## [Your goal]
I need the lines below from the one with "none -> blue carton (336, 178)" down to the one with "camera: 30 degrees right, 10 degrees down" reproduced exactly, both ends included, and nothing else.

(Supplied records Opens)

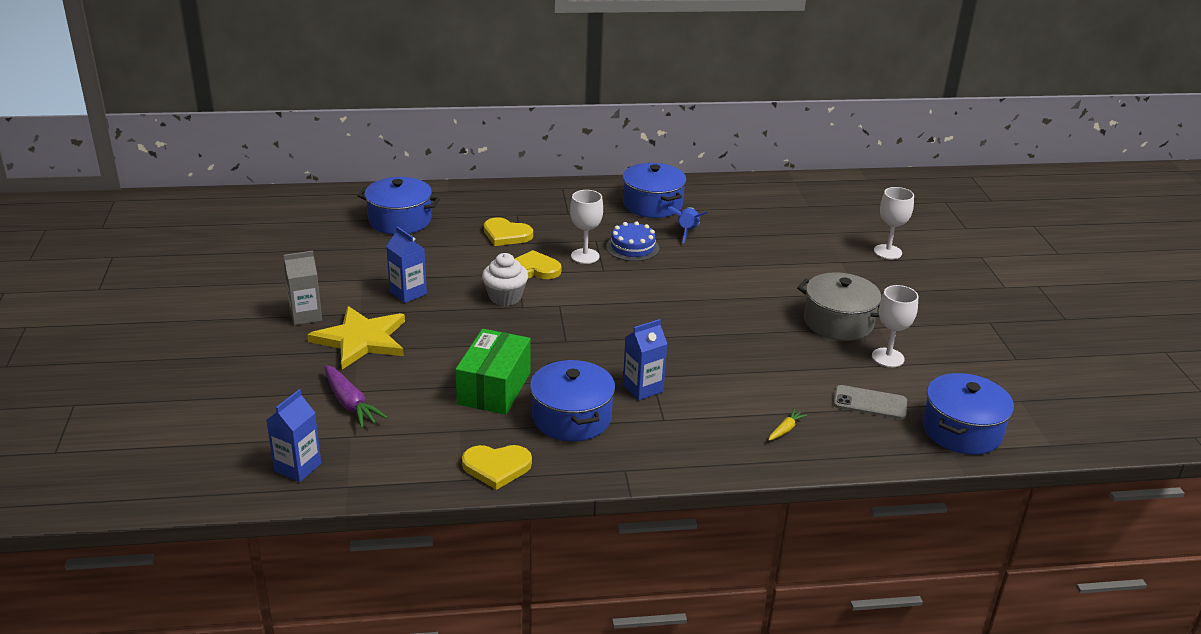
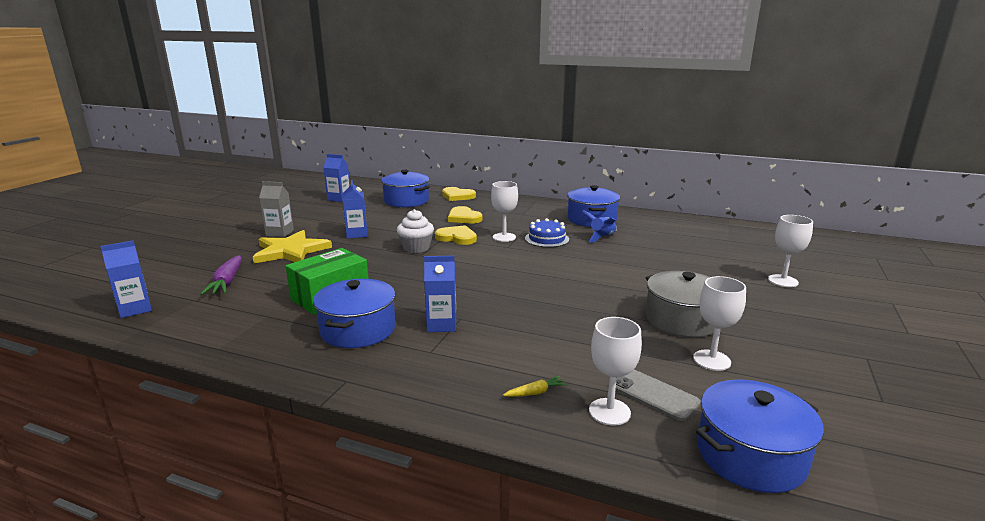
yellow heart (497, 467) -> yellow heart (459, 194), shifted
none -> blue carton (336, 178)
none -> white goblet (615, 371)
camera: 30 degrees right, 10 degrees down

(Supplied records Closes)
(Supplied records Opens)

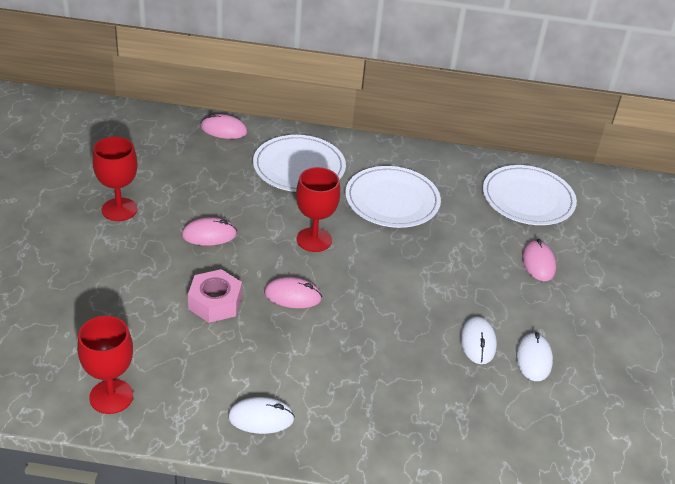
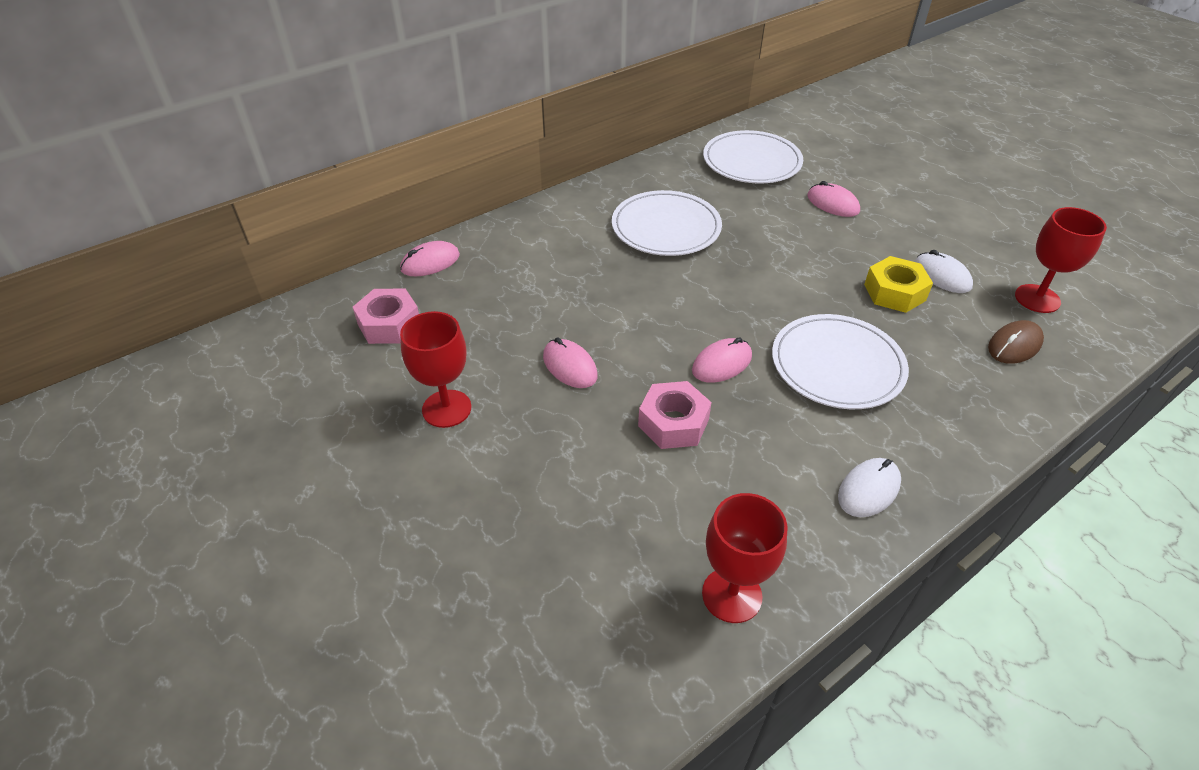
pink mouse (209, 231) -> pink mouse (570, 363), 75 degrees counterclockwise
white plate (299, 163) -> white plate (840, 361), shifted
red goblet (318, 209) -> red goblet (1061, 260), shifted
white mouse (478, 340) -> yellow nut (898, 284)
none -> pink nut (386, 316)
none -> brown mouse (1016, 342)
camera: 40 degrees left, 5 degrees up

(Supplied records Closes)

## [Answer to this problem]
none -> blue carton (336, 178)
none -> white goblet (615, 371)
camera: 30 degrees right, 10 degrees down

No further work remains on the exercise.